**Task to carry out**
Once the line with "white brick F1" is found in the material, write out that line and every later line exactly, through the end.
━━━━━ Data below
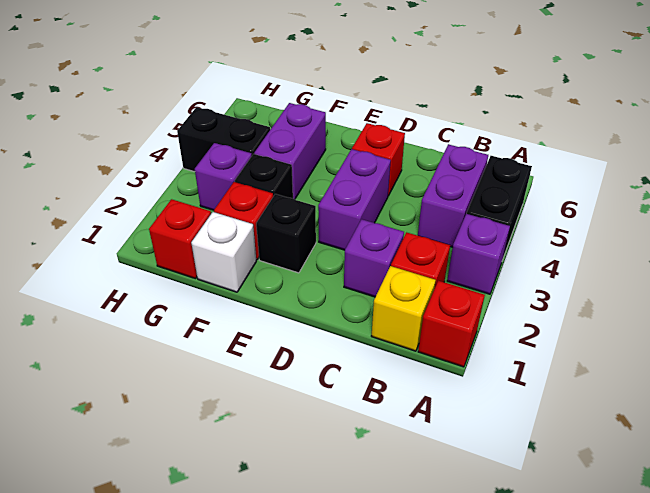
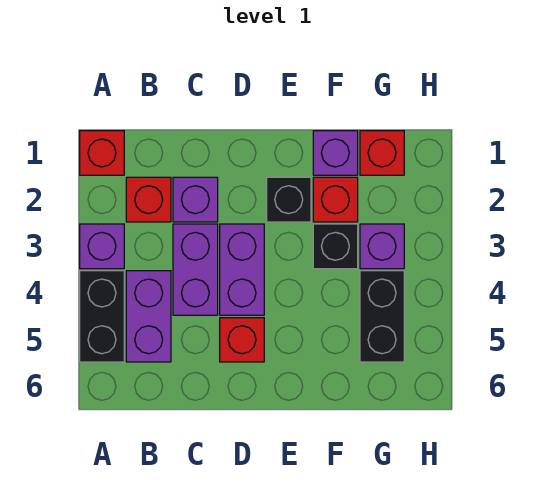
yellow brick B1 level 1 -> none
white brick F1 level 1 -> purple brick F1 level 1
purple brick F4:F5 level 1 -> purple brick C3:C4 level 1
black brick G4:H4 level 1 -> black brick G4:G5 level 1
━━━━━━━━━━
**The answer**
white brick F1 level 1 -> purple brick F1 level 1
purple brick F4:F5 level 1 -> purple brick C3:C4 level 1
black brick G4:H4 level 1 -> black brick G4:G5 level 1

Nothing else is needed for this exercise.